Here is a block of entries. Write out its lines exactly, from the first through the one containing "R1: 4.7k (GND, N011) -> 68k (GND, N011)".

Items from a dataset:
|---|

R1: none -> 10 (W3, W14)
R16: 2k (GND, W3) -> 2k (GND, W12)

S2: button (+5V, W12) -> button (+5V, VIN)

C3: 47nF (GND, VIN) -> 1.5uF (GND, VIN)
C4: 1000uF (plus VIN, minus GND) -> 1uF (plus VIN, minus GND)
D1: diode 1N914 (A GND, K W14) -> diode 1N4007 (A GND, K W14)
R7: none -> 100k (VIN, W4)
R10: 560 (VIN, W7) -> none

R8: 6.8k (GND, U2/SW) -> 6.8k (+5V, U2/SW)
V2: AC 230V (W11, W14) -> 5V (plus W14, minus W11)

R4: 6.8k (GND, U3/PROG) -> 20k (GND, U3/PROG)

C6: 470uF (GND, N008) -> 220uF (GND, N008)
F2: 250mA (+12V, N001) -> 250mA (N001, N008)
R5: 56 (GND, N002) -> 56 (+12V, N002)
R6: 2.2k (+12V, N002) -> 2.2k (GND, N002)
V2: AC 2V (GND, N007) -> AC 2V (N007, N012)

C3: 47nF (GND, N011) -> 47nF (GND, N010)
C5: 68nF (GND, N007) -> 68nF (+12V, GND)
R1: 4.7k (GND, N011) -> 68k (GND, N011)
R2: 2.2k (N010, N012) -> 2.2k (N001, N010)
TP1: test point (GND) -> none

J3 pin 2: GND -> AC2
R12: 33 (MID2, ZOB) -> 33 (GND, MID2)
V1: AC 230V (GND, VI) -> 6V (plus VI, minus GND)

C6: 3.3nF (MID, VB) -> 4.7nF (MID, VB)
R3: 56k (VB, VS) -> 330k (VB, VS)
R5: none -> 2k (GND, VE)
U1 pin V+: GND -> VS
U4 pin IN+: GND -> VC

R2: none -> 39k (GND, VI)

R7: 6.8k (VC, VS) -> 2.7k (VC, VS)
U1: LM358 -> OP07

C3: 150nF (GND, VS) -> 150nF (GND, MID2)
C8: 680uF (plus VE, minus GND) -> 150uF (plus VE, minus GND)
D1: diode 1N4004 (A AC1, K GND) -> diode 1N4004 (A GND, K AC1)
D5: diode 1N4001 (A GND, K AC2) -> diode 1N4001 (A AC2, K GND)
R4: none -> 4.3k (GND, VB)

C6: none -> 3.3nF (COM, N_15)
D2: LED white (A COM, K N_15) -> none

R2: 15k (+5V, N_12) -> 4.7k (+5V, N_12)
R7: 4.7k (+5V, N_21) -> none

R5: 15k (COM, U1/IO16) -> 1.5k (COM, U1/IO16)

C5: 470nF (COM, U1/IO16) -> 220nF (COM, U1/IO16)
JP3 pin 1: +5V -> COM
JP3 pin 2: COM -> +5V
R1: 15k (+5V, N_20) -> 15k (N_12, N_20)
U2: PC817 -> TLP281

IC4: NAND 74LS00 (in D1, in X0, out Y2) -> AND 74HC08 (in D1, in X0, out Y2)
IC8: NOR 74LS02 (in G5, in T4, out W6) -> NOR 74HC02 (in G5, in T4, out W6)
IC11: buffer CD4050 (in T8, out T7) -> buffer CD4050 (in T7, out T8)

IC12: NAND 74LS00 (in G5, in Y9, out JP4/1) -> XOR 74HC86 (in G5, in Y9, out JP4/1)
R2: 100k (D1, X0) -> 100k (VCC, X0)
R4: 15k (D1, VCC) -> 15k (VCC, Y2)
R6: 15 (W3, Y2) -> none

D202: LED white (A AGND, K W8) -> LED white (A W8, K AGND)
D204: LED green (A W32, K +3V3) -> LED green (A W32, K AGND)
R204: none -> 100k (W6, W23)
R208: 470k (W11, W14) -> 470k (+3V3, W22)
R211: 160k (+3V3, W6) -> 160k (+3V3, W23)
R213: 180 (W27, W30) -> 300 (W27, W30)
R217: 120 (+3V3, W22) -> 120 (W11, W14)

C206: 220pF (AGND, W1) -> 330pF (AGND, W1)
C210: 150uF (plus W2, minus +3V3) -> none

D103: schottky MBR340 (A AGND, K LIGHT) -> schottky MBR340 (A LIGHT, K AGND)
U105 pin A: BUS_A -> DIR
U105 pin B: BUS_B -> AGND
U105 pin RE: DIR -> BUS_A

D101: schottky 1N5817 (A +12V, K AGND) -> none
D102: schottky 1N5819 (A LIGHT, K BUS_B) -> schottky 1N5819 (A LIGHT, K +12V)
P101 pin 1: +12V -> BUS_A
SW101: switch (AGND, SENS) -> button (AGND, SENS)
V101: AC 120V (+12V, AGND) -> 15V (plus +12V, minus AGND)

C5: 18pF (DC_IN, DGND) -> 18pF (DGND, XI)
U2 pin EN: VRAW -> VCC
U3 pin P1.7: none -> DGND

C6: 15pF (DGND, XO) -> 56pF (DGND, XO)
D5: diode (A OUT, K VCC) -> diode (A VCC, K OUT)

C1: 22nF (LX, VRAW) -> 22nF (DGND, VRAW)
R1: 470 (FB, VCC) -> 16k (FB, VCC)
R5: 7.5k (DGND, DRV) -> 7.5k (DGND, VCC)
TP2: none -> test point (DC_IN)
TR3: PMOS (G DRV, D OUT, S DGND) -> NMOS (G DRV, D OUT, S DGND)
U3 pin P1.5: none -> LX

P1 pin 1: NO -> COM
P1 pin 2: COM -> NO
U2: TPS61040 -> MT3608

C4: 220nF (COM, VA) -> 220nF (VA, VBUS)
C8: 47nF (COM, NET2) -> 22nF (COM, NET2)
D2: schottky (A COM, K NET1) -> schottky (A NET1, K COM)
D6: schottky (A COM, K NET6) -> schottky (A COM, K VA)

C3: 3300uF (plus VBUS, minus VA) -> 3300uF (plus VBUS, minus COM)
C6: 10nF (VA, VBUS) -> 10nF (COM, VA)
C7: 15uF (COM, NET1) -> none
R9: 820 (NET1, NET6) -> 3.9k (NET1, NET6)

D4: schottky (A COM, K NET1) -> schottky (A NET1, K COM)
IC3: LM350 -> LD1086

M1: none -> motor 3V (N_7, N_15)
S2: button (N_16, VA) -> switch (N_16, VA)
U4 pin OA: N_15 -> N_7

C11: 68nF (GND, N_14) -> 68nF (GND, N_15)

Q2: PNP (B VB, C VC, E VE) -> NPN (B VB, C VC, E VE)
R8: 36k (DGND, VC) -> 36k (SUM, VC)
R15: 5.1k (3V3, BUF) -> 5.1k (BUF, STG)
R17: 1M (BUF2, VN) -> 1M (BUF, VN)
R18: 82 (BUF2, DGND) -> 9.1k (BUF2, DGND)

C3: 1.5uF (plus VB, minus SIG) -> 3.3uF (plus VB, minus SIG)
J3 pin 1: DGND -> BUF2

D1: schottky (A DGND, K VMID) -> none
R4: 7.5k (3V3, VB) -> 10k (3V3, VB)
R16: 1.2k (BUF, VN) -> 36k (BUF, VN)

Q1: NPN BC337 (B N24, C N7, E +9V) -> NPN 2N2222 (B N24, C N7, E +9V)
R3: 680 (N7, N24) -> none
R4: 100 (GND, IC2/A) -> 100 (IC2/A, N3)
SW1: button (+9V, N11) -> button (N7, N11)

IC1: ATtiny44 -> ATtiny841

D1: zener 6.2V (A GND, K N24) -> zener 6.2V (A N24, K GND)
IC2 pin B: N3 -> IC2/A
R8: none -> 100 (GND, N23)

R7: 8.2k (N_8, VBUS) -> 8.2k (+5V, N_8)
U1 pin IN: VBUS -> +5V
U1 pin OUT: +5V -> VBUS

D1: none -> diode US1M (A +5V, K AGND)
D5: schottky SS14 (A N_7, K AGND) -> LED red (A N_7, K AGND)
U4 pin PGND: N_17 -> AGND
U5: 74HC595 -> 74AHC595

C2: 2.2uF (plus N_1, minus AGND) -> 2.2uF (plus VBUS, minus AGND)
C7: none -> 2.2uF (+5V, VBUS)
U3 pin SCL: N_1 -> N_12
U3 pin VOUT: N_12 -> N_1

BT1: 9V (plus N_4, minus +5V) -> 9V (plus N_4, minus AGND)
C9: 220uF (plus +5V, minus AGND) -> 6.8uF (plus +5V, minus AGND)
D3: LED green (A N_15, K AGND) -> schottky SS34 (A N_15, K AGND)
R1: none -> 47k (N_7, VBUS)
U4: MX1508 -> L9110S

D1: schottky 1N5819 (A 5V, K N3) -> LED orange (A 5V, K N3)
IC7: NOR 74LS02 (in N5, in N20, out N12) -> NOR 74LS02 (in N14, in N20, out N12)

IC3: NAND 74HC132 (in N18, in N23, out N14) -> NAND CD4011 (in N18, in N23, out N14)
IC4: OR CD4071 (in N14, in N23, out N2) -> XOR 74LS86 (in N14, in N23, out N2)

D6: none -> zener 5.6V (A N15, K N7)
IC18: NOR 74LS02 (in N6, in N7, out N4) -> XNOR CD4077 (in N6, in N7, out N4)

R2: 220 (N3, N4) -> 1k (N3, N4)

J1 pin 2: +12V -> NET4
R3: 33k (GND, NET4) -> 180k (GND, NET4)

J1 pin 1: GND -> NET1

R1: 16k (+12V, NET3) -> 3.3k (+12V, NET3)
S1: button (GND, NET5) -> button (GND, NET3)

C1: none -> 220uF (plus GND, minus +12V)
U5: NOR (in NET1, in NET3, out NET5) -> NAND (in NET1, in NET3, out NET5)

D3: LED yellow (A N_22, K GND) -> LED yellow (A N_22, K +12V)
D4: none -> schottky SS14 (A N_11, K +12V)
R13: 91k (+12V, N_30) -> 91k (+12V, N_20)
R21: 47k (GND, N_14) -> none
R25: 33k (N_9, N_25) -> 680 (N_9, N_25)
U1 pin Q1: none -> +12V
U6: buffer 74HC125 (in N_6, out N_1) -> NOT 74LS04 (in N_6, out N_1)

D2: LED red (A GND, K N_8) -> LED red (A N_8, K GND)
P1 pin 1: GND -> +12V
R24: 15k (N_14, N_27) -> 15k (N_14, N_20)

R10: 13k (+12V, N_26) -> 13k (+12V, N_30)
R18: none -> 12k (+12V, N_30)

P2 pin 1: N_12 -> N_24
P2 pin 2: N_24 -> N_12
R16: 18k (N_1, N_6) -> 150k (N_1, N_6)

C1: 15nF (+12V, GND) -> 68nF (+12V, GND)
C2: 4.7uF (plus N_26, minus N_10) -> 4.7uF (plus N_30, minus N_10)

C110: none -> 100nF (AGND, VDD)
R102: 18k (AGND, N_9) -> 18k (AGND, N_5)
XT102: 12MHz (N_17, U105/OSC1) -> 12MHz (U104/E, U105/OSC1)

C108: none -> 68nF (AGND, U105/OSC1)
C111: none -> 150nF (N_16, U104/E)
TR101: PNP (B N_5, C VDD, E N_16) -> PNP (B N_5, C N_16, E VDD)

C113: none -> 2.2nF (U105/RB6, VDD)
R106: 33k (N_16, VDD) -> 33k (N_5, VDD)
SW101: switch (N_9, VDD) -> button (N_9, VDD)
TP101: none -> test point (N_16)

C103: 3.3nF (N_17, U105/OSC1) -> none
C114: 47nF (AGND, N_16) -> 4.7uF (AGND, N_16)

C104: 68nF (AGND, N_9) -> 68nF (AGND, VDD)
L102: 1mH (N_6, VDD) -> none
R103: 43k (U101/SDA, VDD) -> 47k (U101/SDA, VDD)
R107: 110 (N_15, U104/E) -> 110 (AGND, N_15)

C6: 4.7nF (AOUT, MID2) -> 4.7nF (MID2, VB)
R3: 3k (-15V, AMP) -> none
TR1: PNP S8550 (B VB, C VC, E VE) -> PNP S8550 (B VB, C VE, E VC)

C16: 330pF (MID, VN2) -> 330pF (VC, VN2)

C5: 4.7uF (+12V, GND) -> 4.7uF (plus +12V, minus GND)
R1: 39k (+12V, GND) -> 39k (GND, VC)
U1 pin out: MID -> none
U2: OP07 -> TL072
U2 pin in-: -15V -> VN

|---|

Problem solution:
R1: none -> 10 (W3, W14)
R16: 2k (GND, W3) -> 2k (GND, W12)

S2: button (+5V, W12) -> button (+5V, VIN)

C3: 47nF (GND, VIN) -> 1.5uF (GND, VIN)
C4: 1000uF (plus VIN, minus GND) -> 1uF (plus VIN, minus GND)
D1: diode 1N914 (A GND, K W14) -> diode 1N4007 (A GND, K W14)
R7: none -> 100k (VIN, W4)
R10: 560 (VIN, W7) -> none

R8: 6.8k (GND, U2/SW) -> 6.8k (+5V, U2/SW)
V2: AC 230V (W11, W14) -> 5V (plus W14, minus W11)

R4: 6.8k (GND, U3/PROG) -> 20k (GND, U3/PROG)

C6: 470uF (GND, N008) -> 220uF (GND, N008)
F2: 250mA (+12V, N001) -> 250mA (N001, N008)
R5: 56 (GND, N002) -> 56 (+12V, N002)
R6: 2.2k (+12V, N002) -> 2.2k (GND, N002)
V2: AC 2V (GND, N007) -> AC 2V (N007, N012)

C3: 47nF (GND, N011) -> 47nF (GND, N010)
C5: 68nF (GND, N007) -> 68nF (+12V, GND)
R1: 4.7k (GND, N011) -> 68k (GND, N011)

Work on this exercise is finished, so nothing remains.